EXERCISE AIM: Filter the material, keeping only lines with the word "blue".
*** Opening of SOURCE MATERIAL ***
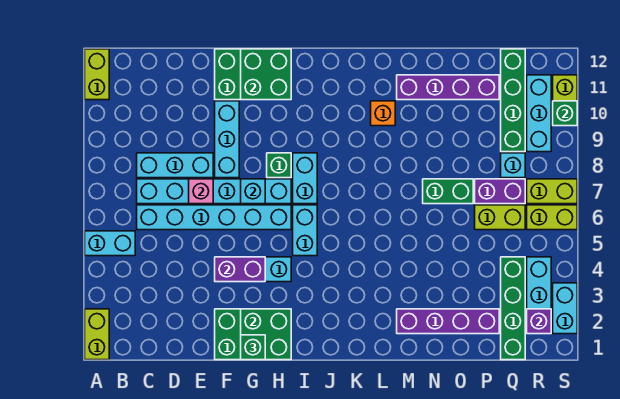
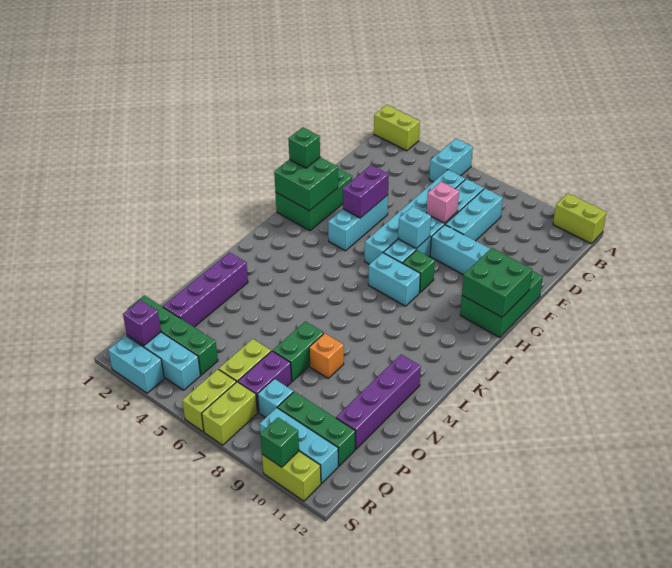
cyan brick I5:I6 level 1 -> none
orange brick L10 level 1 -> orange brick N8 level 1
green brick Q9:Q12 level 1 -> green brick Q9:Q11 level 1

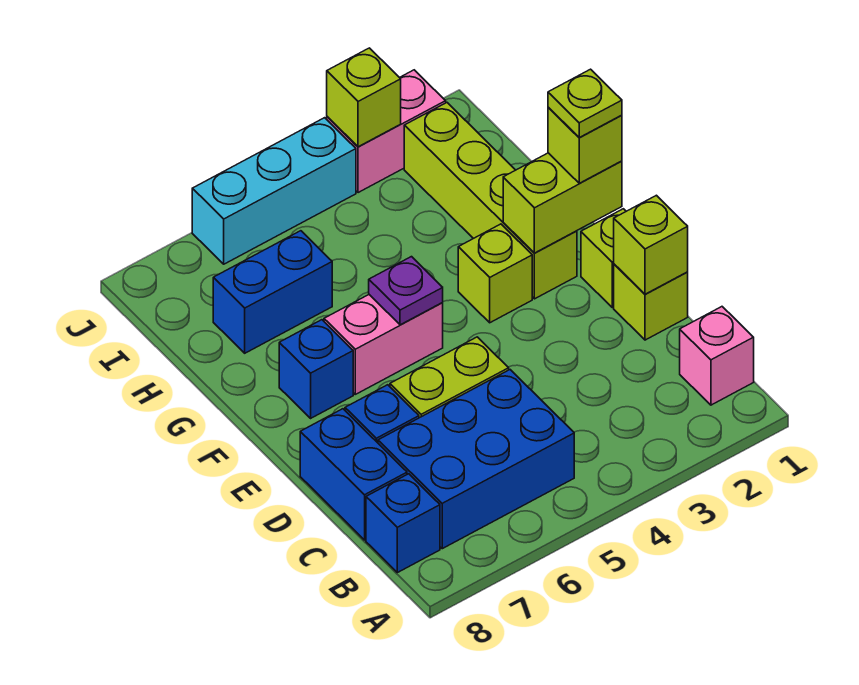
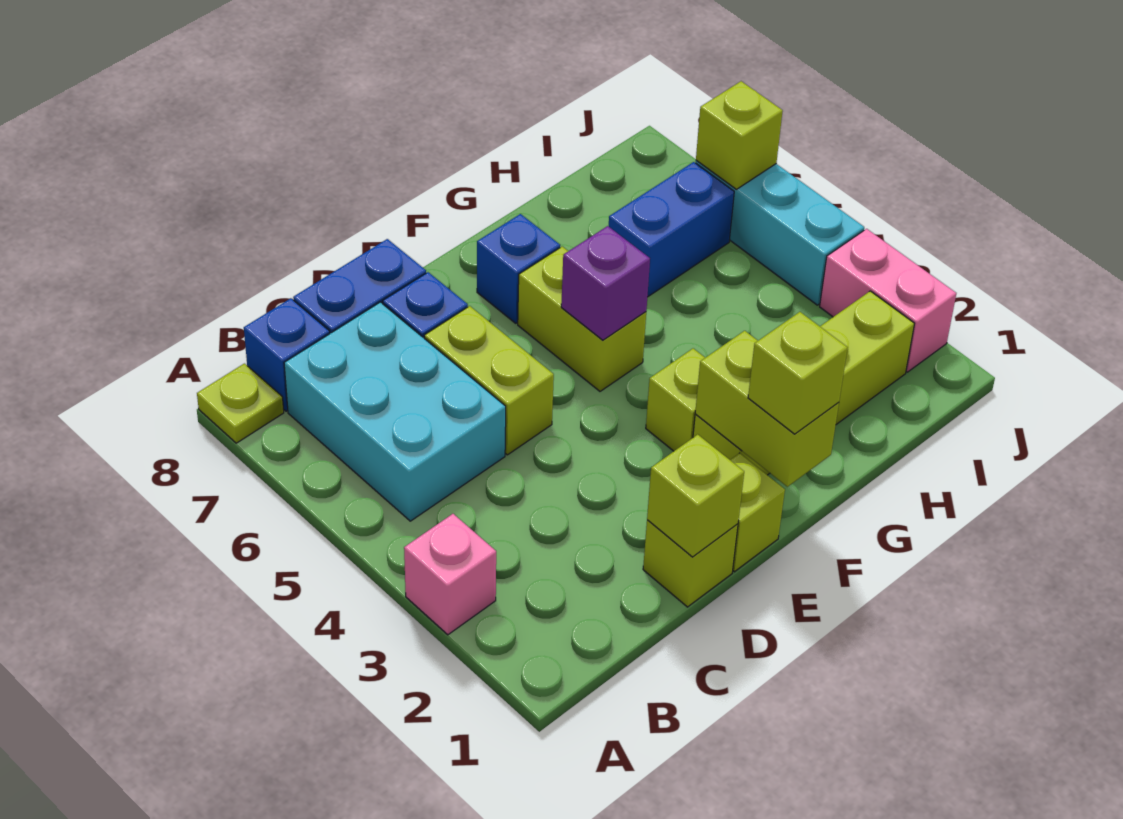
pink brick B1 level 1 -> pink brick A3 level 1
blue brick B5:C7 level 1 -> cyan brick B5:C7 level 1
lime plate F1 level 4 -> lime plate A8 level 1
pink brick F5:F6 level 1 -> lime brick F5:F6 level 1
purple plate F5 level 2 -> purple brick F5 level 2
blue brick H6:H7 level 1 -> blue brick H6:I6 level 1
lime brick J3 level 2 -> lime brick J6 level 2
*** Close of SOURCE MATERIAL ***
*** Opening of SOURCE MATERIAL ***
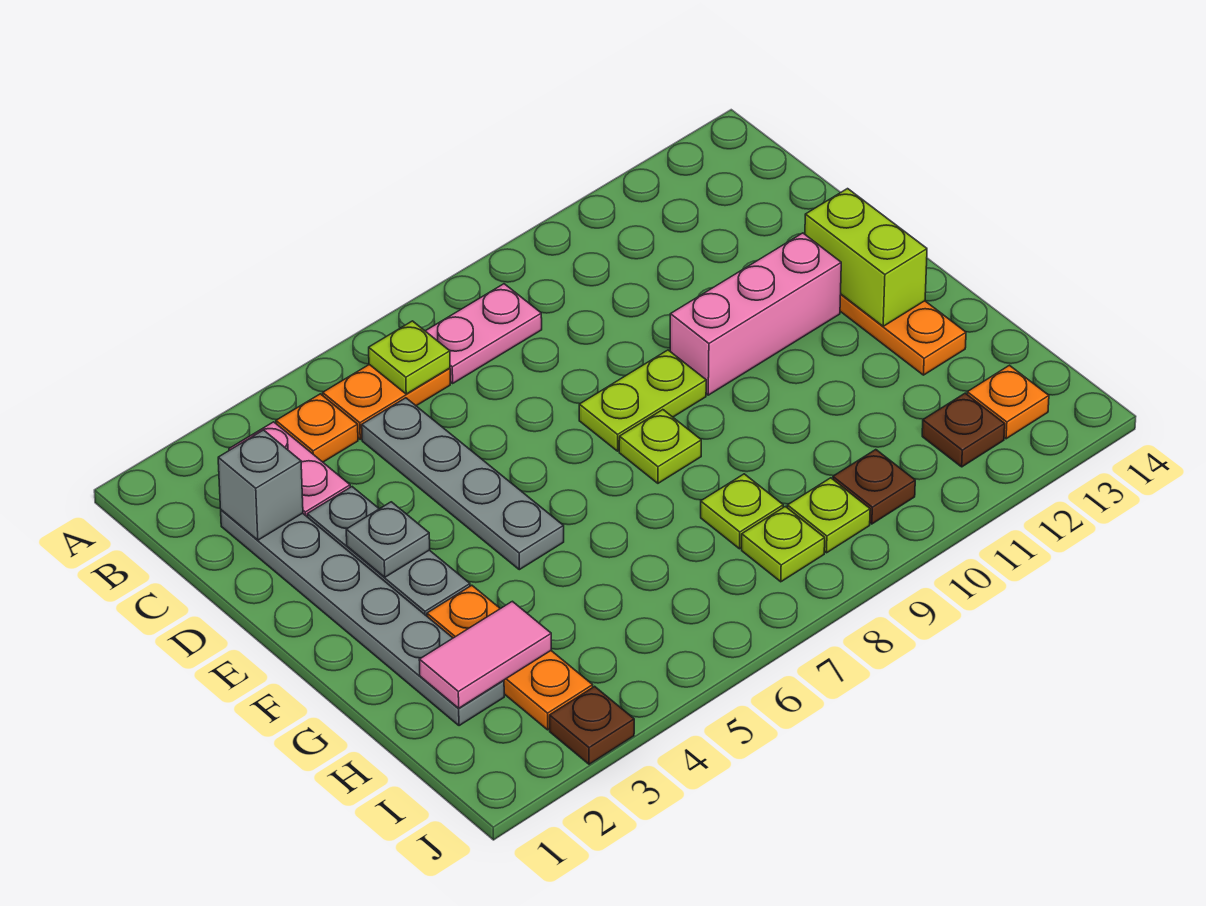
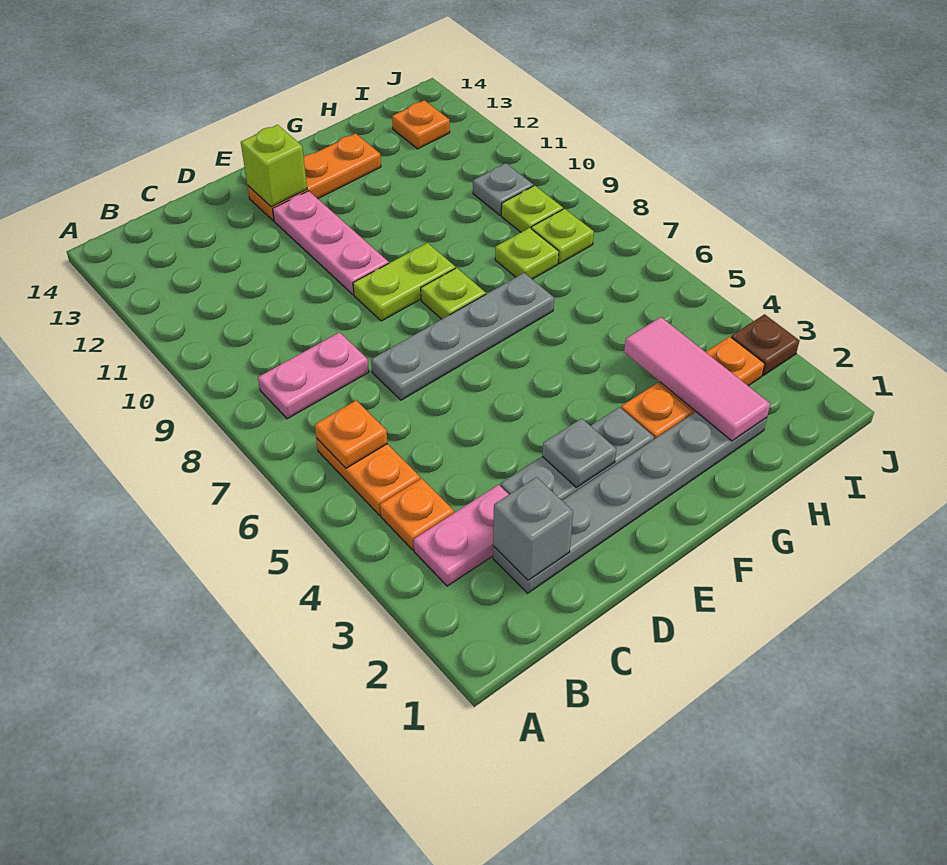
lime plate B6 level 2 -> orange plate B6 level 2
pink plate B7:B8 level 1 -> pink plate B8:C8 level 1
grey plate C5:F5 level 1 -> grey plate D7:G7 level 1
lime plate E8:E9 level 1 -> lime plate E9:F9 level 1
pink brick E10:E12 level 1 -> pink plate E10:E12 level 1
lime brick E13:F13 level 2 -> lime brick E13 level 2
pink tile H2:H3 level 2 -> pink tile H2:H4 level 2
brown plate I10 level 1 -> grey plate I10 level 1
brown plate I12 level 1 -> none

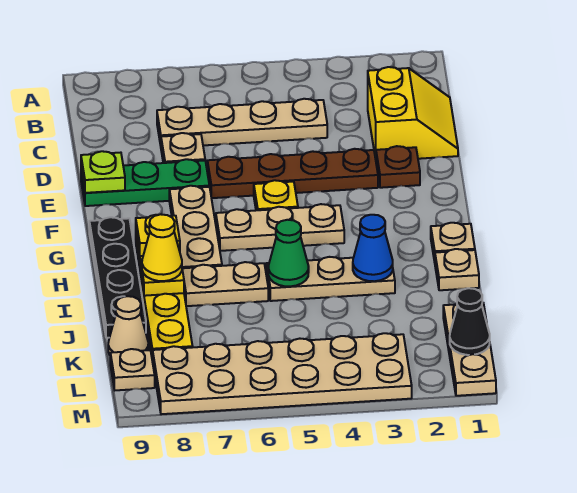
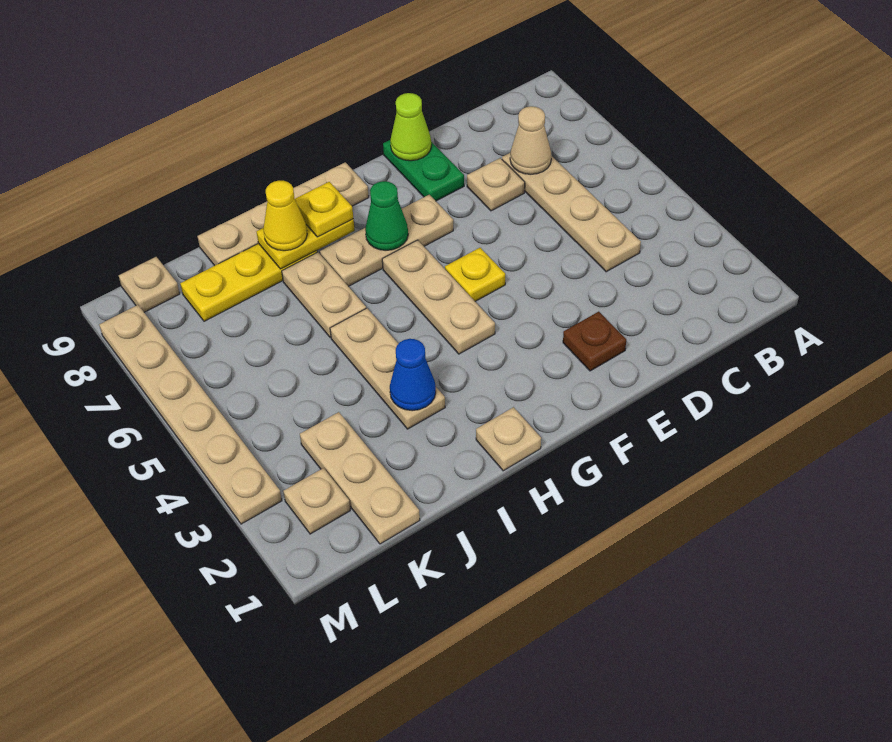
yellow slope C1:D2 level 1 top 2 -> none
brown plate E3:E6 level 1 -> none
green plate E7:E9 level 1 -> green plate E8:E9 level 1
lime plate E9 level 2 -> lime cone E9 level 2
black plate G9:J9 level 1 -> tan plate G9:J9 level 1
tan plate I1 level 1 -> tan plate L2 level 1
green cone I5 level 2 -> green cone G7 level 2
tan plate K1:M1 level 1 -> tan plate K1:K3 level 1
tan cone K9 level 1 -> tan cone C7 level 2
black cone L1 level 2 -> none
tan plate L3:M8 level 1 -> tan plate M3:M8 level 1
*** Close of SOURCE MATERIAL ***
*** Opening of SOURCE MATERIAL ***
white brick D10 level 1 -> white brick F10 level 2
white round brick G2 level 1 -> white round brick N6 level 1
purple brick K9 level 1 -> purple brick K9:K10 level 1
*** Close of SOURCE MATERIAL ***
ANSWER FOR THE TASK:
blue brick B5:C7 level 1 -> cyan brick B5:C7 level 1
blue brick H6:H7 level 1 -> blue brick H6:I6 level 1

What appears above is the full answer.